WHAT THE TASK ASKS = What is needed is a verbatim copy of the data, minus the pictures.
--- INPUT DATA Enclosed Below ---
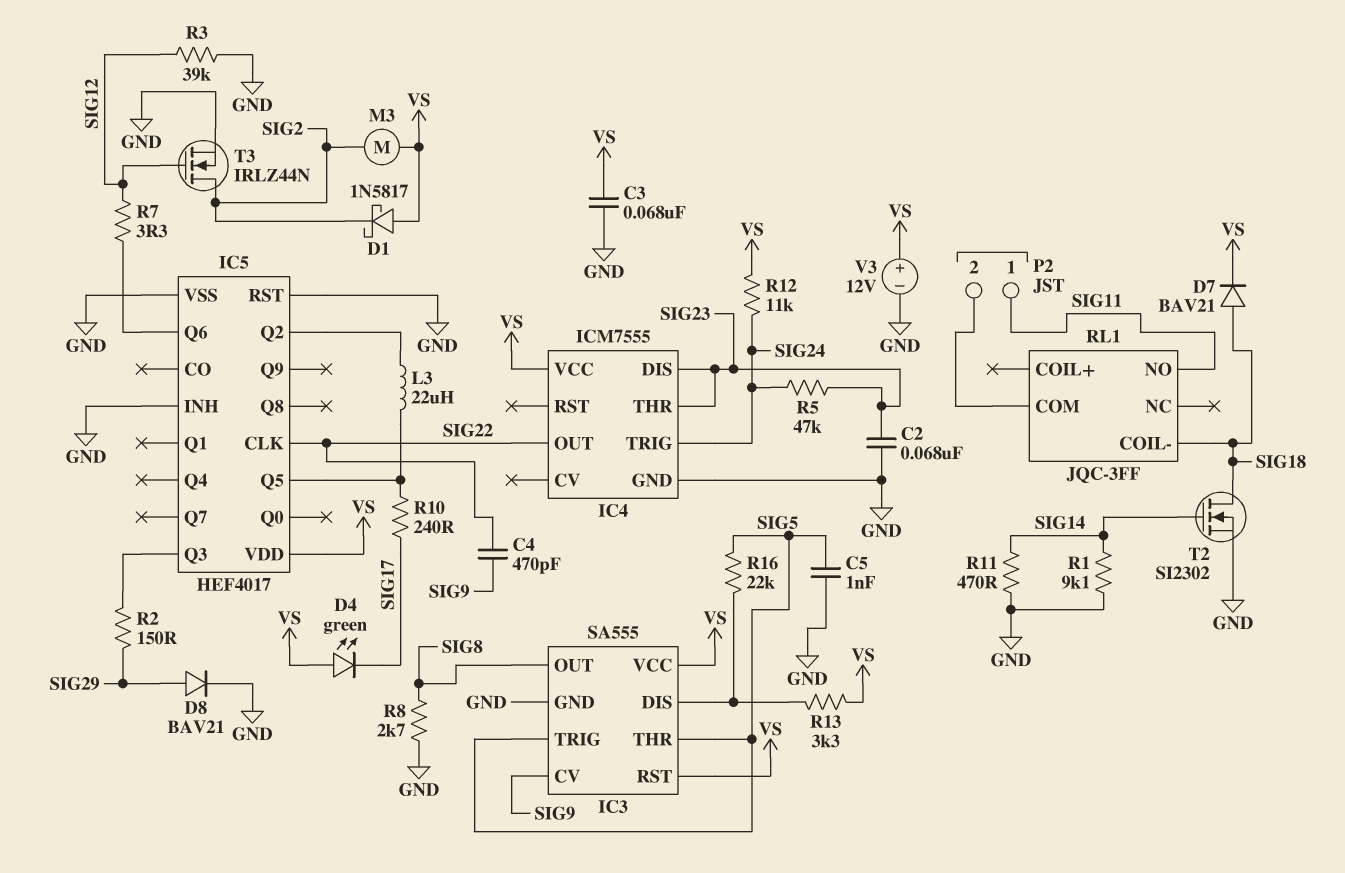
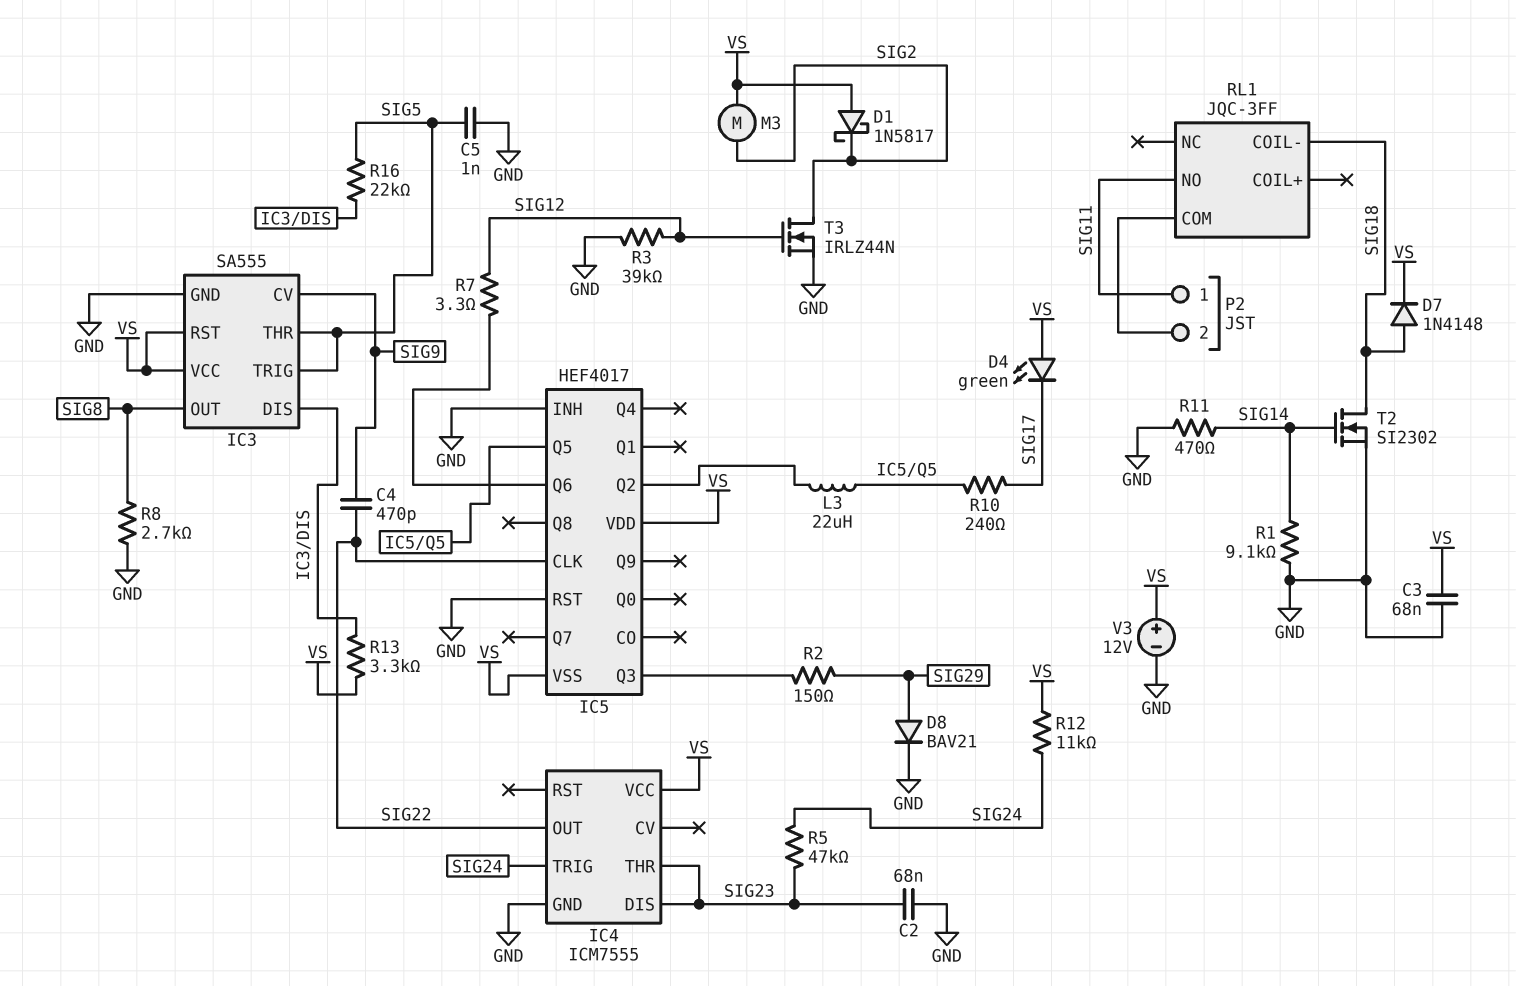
D7: diode BAV21 (A SIG18, K VS) -> diode 1N4148 (A SIG18, K VS)
IC5 pin VSS: GND -> VS

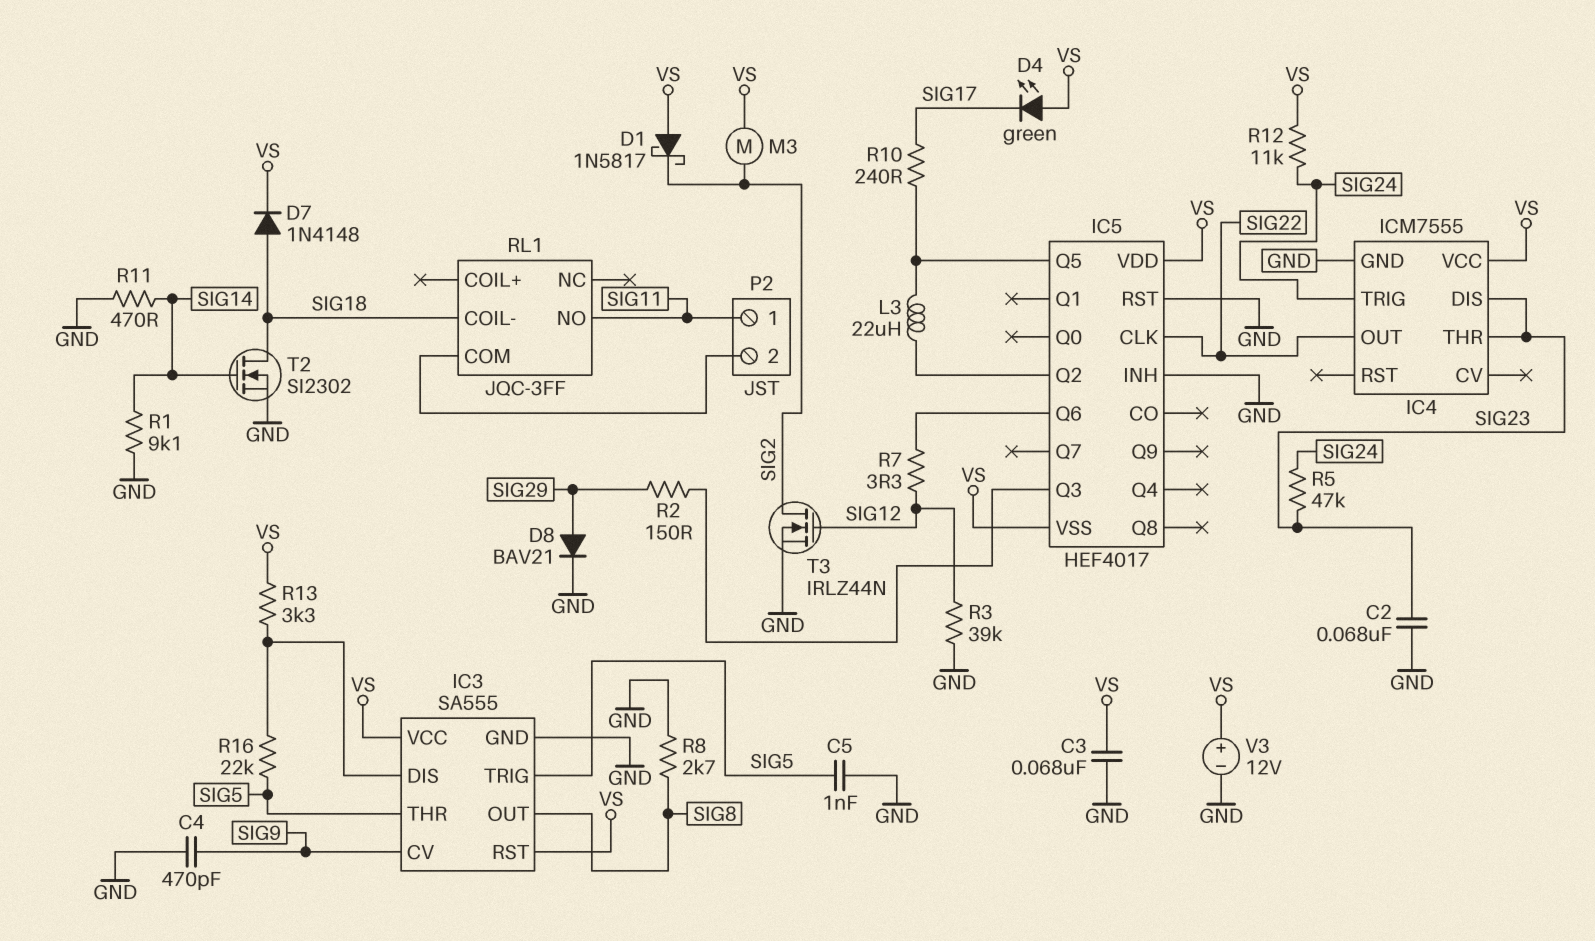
C4: 470pF (SIG9, SIG22) -> 470pF (GND, SIG9)

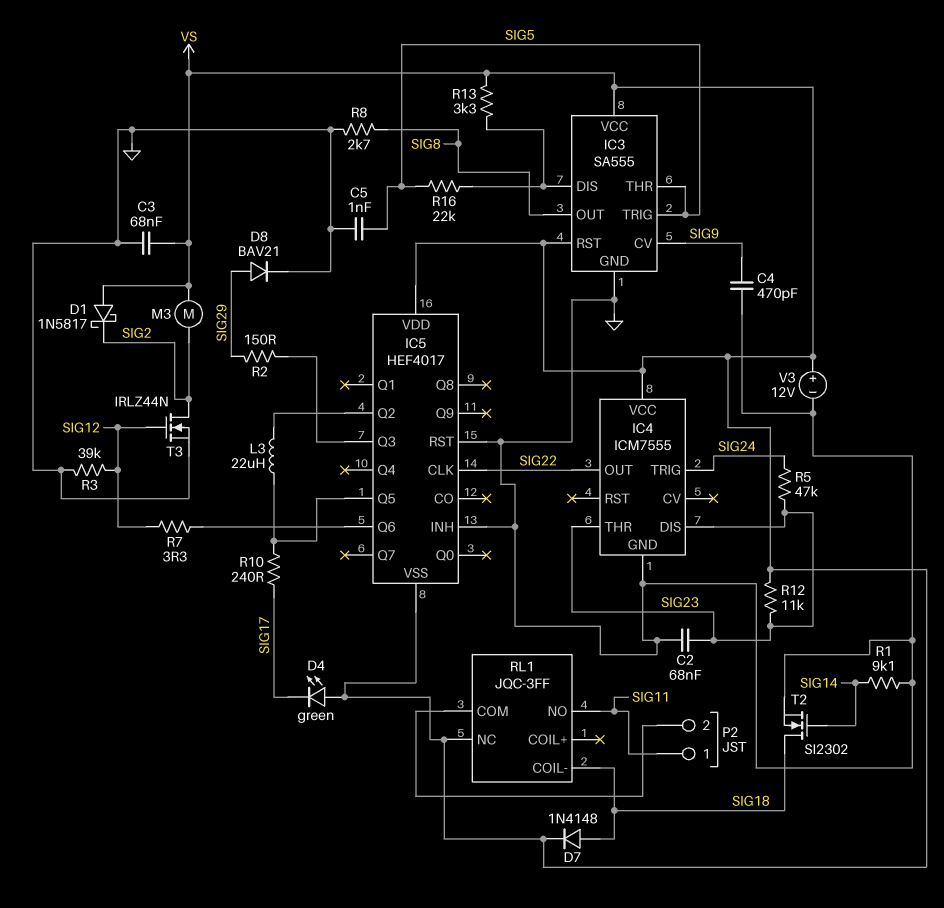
R11: 470 (GND, SIG14) -> none
R12: 11k (SIG24, VS) -> 11k (SIG23, VS)
RL1 pin NC: none -> VS

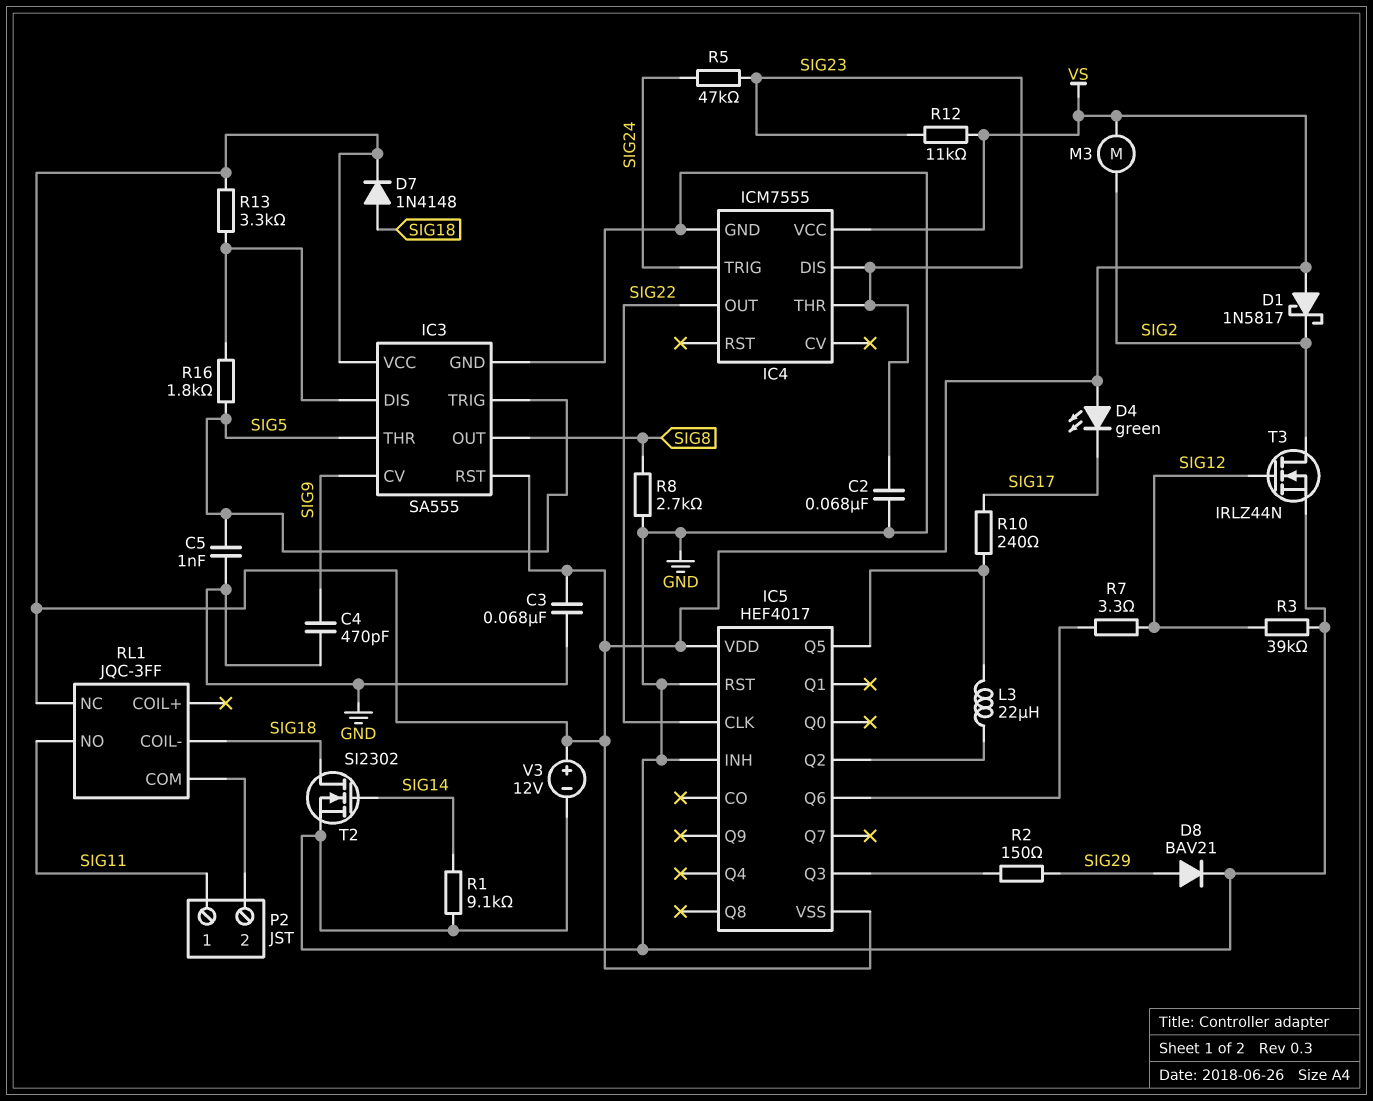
R16: 22k (IC3/DIS, SIG5) -> 1.8k (IC3/DIS, SIG5)

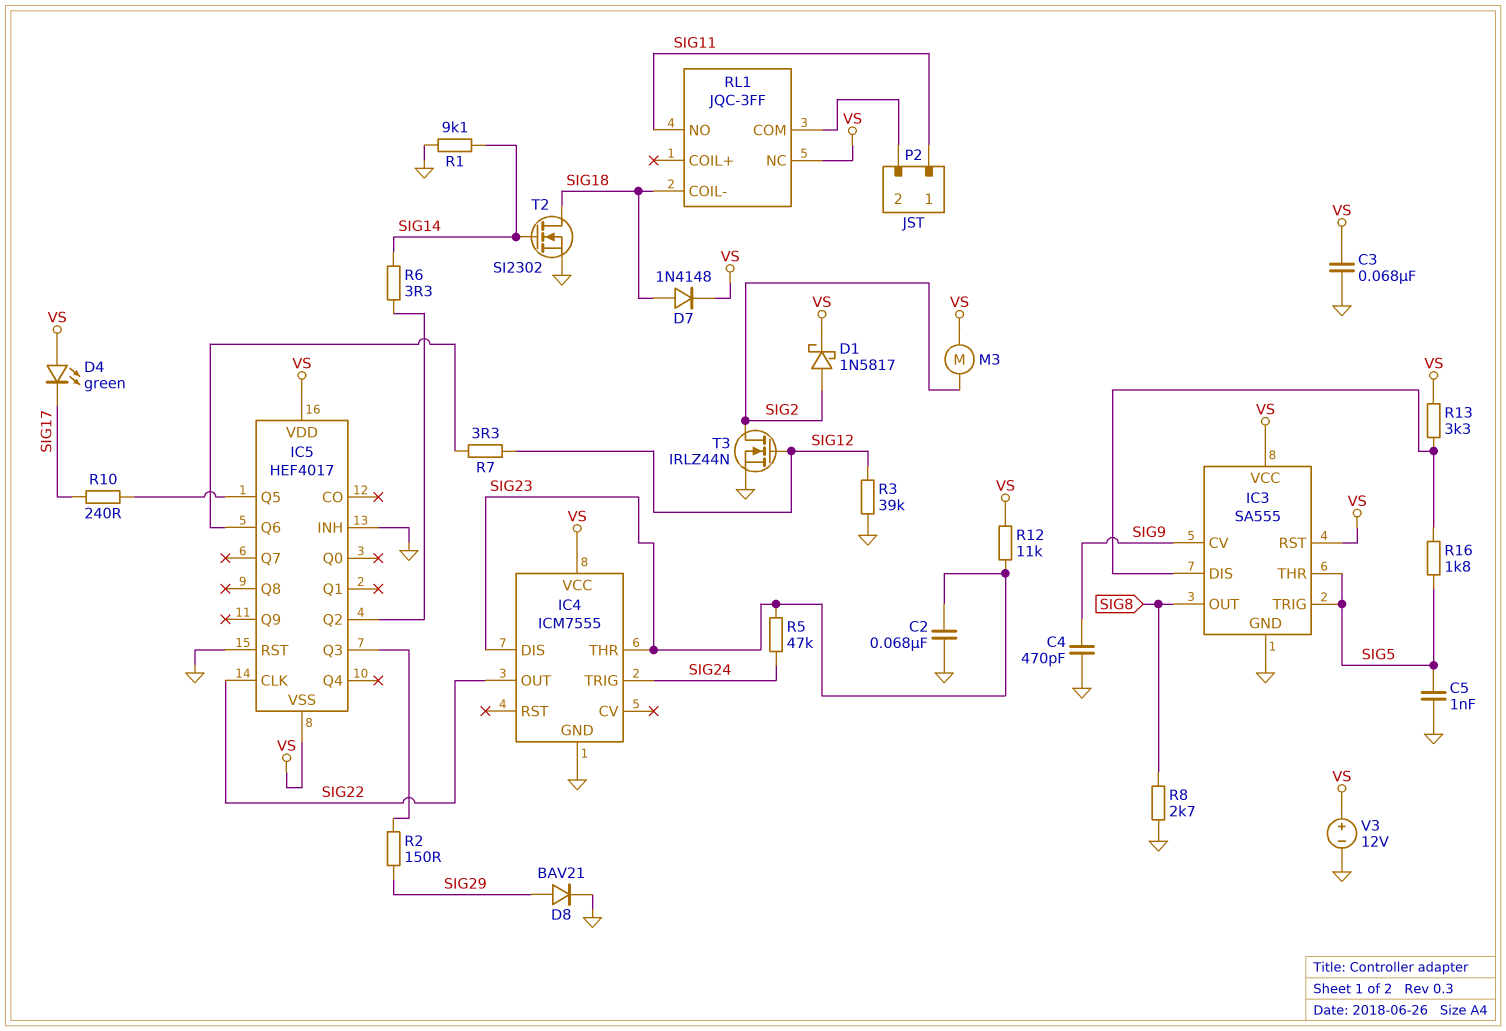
D1: schottky 1N5817 (A VS, K SIG2) -> schottky 1N5817 (A SIG2, K VS)
L3: 22uH (IC5/Q2, IC5/Q5) -> none
R6: none -> 3.3 (IC5/Q2, SIG14)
--- End of Enclosed INPUT DATA ---
ANSWER BOX =
D7: diode BAV21 (A SIG18, K VS) -> diode 1N4148 (A SIG18, K VS)
IC5 pin VSS: GND -> VS

C4: 470pF (SIG9, SIG22) -> 470pF (GND, SIG9)

R11: 470 (GND, SIG14) -> none
R12: 11k (SIG24, VS) -> 11k (SIG23, VS)
RL1 pin NC: none -> VS

R16: 22k (IC3/DIS, SIG5) -> 1.8k (IC3/DIS, SIG5)

D1: schottky 1N5817 (A VS, K SIG2) -> schottky 1N5817 (A SIG2, K VS)
L3: 22uH (IC5/Q2, IC5/Q5) -> none
R6: none -> 3.3 (IC5/Q2, SIG14)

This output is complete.